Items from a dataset
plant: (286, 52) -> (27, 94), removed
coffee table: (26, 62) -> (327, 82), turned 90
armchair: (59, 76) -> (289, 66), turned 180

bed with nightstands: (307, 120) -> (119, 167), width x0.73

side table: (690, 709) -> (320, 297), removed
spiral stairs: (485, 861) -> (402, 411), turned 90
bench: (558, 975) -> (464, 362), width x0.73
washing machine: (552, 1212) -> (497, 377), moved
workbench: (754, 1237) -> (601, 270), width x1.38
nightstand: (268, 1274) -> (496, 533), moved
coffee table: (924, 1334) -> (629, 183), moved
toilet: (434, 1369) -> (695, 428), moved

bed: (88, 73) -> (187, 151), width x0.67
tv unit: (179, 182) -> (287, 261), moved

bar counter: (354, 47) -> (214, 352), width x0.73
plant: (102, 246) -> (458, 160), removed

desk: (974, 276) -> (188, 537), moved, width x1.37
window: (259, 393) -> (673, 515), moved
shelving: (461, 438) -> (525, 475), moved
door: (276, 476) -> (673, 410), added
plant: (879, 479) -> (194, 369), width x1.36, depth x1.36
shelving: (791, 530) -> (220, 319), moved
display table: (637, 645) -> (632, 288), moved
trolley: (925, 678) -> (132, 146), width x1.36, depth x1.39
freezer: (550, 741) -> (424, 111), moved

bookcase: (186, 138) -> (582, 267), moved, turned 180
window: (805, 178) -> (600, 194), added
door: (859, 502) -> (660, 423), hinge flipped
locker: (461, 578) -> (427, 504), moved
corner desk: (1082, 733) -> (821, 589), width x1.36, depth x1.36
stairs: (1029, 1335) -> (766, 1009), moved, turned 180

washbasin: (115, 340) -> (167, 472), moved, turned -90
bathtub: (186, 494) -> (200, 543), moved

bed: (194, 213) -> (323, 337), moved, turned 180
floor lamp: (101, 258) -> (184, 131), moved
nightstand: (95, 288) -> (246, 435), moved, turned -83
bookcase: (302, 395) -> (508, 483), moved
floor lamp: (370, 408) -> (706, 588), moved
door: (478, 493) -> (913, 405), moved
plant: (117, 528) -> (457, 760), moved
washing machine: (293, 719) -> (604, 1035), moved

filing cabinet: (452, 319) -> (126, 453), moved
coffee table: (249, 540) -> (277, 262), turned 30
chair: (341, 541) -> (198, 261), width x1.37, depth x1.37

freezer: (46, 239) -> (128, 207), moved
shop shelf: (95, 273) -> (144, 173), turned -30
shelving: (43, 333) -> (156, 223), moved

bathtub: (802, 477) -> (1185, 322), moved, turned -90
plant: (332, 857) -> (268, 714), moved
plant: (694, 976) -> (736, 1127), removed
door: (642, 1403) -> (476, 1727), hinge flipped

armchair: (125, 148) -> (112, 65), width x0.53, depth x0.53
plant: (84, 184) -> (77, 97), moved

• Work task: Show all lines from the data above in which the word "shelving" appears.

• Solution for this exercise:
shelving: (461, 438) -> (525, 475), moved
shelving: (791, 530) -> (220, 319), moved
shelving: (43, 333) -> (156, 223), moved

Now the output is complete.